#### [WORK ITEM]
Starting with the first line of the records, write out each line exactly until you have included the line containing "R8: none -> 43k (DRV, GND)".

=======

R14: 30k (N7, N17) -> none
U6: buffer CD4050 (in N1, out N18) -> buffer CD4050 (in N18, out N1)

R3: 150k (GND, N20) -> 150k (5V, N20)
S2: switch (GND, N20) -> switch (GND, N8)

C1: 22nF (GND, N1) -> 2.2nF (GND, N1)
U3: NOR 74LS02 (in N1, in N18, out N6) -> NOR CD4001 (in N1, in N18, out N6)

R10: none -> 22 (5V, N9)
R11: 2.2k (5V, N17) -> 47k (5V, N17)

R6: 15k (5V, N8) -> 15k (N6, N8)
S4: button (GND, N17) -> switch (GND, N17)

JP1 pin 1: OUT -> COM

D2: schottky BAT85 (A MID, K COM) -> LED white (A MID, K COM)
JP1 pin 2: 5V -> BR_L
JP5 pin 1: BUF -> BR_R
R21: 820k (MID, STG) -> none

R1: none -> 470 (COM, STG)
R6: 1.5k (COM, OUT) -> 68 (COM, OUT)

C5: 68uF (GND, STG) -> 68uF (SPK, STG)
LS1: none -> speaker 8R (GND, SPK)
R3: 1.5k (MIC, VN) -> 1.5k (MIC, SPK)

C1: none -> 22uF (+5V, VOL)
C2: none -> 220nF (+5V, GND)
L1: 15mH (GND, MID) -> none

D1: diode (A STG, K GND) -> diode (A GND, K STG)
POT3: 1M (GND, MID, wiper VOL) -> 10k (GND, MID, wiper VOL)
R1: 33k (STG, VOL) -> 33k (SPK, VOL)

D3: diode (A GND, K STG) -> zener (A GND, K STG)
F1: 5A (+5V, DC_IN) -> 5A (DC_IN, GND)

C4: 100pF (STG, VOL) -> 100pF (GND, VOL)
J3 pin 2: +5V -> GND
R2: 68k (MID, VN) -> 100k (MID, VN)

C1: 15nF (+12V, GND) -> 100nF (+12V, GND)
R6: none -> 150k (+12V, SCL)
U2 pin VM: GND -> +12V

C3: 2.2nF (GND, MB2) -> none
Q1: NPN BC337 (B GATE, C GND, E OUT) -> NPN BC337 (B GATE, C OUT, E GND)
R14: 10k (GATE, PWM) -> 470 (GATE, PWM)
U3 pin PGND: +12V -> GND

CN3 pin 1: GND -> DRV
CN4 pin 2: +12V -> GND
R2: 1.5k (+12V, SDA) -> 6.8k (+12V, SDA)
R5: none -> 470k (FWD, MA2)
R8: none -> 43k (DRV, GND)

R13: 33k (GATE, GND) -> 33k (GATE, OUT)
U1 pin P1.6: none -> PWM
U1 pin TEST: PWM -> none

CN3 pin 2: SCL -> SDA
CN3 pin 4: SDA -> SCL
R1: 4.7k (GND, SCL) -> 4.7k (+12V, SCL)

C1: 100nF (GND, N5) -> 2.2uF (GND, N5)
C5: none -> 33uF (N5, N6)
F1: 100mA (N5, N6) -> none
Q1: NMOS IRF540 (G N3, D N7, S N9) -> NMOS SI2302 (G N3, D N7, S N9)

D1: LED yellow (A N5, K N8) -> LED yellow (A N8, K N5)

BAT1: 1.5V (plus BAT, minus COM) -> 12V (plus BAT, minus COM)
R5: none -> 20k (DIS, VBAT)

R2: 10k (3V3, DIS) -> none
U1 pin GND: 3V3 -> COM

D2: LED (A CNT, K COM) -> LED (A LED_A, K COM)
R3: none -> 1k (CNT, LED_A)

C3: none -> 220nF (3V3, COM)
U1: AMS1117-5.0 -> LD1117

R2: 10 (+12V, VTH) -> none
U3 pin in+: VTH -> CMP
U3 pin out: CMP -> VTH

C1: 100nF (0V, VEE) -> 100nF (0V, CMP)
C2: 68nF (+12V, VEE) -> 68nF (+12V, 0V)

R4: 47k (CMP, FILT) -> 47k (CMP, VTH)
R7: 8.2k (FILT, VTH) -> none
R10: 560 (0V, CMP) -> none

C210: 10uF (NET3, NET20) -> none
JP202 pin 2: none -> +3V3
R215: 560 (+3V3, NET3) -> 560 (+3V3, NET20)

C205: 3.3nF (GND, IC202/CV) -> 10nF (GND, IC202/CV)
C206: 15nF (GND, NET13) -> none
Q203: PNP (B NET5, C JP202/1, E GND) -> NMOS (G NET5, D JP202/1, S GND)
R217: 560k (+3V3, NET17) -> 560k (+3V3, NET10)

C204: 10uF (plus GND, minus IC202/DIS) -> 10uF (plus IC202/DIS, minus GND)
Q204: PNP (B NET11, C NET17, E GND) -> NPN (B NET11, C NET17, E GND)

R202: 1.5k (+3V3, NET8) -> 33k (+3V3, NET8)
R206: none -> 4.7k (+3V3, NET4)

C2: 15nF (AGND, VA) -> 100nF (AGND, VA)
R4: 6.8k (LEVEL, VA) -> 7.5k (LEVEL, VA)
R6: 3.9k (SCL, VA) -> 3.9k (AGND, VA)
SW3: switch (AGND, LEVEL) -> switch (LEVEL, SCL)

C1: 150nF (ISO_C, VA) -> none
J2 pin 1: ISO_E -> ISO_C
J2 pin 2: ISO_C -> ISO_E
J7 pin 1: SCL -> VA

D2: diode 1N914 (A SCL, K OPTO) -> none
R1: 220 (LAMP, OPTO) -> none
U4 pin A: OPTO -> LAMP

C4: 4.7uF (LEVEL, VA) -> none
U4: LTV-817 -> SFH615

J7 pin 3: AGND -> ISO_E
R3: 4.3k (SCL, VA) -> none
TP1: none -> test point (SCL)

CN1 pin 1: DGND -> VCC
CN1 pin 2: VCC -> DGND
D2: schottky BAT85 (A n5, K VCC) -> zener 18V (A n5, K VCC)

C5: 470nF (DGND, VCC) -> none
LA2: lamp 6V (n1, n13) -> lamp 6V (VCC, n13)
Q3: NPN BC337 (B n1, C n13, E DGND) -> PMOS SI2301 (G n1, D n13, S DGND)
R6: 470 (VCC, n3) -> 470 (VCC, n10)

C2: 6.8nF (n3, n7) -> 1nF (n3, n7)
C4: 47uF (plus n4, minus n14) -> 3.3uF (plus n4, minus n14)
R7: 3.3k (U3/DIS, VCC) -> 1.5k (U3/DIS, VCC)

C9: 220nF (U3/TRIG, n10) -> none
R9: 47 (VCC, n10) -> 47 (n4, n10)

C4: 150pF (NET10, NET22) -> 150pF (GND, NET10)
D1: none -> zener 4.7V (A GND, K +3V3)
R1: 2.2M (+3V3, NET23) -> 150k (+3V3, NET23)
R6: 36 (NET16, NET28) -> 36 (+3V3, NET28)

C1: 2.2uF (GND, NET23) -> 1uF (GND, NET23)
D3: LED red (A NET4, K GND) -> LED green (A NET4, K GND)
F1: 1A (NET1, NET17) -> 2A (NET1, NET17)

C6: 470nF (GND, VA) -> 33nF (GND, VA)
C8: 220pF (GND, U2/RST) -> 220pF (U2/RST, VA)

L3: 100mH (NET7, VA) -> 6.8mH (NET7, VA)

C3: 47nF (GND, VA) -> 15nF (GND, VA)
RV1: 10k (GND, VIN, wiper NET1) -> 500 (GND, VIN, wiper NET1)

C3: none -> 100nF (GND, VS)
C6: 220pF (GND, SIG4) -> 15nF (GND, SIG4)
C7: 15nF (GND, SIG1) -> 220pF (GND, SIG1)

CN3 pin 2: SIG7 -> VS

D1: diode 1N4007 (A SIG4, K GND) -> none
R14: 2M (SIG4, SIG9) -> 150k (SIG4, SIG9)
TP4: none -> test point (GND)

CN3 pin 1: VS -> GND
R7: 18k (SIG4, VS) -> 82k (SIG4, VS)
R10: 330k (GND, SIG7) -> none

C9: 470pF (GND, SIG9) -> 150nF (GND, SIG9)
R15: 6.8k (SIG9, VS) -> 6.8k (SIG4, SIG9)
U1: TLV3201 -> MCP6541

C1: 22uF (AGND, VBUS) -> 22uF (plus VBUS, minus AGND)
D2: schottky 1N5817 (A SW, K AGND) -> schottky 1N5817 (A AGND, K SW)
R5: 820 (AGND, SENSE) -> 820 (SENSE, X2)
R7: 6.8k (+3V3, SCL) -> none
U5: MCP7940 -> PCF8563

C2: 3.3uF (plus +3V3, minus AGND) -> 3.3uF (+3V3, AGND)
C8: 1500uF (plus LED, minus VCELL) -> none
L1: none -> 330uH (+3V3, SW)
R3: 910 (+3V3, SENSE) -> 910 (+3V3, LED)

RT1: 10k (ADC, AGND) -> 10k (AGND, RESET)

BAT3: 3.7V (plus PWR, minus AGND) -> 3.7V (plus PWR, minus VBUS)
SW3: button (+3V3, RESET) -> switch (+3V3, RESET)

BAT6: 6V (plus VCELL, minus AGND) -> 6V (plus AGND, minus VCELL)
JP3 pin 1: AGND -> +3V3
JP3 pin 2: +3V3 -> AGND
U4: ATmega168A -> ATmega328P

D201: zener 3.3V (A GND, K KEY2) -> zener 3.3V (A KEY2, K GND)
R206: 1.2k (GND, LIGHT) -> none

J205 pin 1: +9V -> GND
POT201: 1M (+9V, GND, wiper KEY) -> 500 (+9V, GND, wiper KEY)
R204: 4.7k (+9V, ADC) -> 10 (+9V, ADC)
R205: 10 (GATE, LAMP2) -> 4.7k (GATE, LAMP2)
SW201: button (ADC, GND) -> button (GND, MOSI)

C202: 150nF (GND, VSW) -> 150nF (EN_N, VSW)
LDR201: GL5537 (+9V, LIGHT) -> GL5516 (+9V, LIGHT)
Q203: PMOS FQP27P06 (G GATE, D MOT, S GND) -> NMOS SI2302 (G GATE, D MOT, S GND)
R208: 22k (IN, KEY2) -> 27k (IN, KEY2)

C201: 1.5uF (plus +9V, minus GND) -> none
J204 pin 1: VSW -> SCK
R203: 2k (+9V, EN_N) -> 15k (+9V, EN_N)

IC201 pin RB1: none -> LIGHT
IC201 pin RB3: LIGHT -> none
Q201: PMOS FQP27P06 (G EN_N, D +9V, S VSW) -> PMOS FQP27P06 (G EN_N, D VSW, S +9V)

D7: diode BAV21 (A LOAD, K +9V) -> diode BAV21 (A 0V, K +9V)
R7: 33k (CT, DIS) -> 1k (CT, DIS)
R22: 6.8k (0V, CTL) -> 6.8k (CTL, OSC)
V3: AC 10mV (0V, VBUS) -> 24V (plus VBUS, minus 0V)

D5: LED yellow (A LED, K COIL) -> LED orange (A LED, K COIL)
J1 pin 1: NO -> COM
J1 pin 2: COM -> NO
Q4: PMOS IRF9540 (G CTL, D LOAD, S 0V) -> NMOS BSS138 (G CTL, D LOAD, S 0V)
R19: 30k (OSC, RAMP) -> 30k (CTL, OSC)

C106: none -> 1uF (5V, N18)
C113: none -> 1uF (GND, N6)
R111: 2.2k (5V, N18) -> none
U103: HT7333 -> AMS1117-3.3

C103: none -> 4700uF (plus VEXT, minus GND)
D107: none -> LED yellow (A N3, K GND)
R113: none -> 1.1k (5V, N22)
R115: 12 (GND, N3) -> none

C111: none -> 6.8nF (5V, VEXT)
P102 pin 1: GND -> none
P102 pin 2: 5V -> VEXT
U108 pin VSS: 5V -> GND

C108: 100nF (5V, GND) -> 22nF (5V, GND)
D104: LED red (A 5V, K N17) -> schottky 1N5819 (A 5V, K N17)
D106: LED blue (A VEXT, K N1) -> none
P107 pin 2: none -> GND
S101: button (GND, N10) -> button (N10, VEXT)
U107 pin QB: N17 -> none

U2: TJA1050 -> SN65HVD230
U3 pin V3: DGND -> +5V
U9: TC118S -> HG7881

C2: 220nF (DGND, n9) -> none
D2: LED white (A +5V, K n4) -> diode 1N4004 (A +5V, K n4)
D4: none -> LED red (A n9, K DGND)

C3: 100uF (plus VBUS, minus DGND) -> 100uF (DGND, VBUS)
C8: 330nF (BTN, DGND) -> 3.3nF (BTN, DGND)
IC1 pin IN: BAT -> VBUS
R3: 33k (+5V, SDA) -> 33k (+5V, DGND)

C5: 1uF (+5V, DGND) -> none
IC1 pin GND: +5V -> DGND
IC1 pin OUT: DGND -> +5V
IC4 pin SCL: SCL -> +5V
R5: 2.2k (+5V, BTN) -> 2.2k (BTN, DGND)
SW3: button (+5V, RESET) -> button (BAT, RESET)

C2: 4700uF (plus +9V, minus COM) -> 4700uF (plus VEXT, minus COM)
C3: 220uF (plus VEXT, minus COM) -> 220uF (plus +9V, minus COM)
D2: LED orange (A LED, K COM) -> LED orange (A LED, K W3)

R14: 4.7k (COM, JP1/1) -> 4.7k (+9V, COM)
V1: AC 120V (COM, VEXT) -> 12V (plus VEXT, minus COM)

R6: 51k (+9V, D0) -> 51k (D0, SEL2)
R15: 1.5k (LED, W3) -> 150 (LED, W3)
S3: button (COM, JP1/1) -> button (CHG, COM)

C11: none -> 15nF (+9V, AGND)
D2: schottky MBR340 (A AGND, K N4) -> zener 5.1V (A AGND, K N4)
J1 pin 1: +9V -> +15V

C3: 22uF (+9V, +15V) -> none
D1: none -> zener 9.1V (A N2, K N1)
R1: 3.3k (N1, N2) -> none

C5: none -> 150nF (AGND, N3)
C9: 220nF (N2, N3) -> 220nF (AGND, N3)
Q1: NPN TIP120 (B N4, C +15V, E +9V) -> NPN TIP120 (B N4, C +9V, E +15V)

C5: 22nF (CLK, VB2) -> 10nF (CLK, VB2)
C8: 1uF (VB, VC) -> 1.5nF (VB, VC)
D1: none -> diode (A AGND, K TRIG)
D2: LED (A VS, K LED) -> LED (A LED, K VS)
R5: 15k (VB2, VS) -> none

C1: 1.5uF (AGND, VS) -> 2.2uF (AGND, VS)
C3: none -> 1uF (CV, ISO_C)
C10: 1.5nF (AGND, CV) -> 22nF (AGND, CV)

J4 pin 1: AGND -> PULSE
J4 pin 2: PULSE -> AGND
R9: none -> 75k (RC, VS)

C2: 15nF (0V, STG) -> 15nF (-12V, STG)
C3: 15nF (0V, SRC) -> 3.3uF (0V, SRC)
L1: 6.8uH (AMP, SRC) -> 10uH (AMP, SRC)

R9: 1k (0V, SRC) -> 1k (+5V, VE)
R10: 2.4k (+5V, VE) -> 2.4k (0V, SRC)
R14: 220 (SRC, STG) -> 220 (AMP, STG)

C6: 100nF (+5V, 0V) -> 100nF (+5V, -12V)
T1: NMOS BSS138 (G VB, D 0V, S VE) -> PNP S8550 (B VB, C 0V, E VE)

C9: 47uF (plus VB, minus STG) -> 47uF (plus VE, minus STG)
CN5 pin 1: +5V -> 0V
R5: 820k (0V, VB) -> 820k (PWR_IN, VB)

=======

#### [RESPONSE TO THE EXERCISE]
R14: 30k (N7, N17) -> none
U6: buffer CD4050 (in N1, out N18) -> buffer CD4050 (in N18, out N1)

R3: 150k (GND, N20) -> 150k (5V, N20)
S2: switch (GND, N20) -> switch (GND, N8)

C1: 22nF (GND, N1) -> 2.2nF (GND, N1)
U3: NOR 74LS02 (in N1, in N18, out N6) -> NOR CD4001 (in N1, in N18, out N6)

R10: none -> 22 (5V, N9)
R11: 2.2k (5V, N17) -> 47k (5V, N17)

R6: 15k (5V, N8) -> 15k (N6, N8)
S4: button (GND, N17) -> switch (GND, N17)

JP1 pin 1: OUT -> COM

D2: schottky BAT85 (A MID, K COM) -> LED white (A MID, K COM)
JP1 pin 2: 5V -> BR_L
JP5 pin 1: BUF -> BR_R
R21: 820k (MID, STG) -> none

R1: none -> 470 (COM, STG)
R6: 1.5k (COM, OUT) -> 68 (COM, OUT)

C5: 68uF (GND, STG) -> 68uF (SPK, STG)
LS1: none -> speaker 8R (GND, SPK)
R3: 1.5k (MIC, VN) -> 1.5k (MIC, SPK)

C1: none -> 22uF (+5V, VOL)
C2: none -> 220nF (+5V, GND)
L1: 15mH (GND, MID) -> none

D1: diode (A STG, K GND) -> diode (A GND, K STG)
POT3: 1M (GND, MID, wiper VOL) -> 10k (GND, MID, wiper VOL)
R1: 33k (STG, VOL) -> 33k (SPK, VOL)

D3: diode (A GND, K STG) -> zener (A GND, K STG)
F1: 5A (+5V, DC_IN) -> 5A (DC_IN, GND)

C4: 100pF (STG, VOL) -> 100pF (GND, VOL)
J3 pin 2: +5V -> GND
R2: 68k (MID, VN) -> 100k (MID, VN)

C1: 15nF (+12V, GND) -> 100nF (+12V, GND)
R6: none -> 150k (+12V, SCL)
U2 pin VM: GND -> +12V

C3: 2.2nF (GND, MB2) -> none
Q1: NPN BC337 (B GATE, C GND, E OUT) -> NPN BC337 (B GATE, C OUT, E GND)
R14: 10k (GATE, PWM) -> 470 (GATE, PWM)
U3 pin PGND: +12V -> GND

CN3 pin 1: GND -> DRV
CN4 pin 2: +12V -> GND
R2: 1.5k (+12V, SDA) -> 6.8k (+12V, SDA)
R5: none -> 470k (FWD, MA2)
R8: none -> 43k (DRV, GND)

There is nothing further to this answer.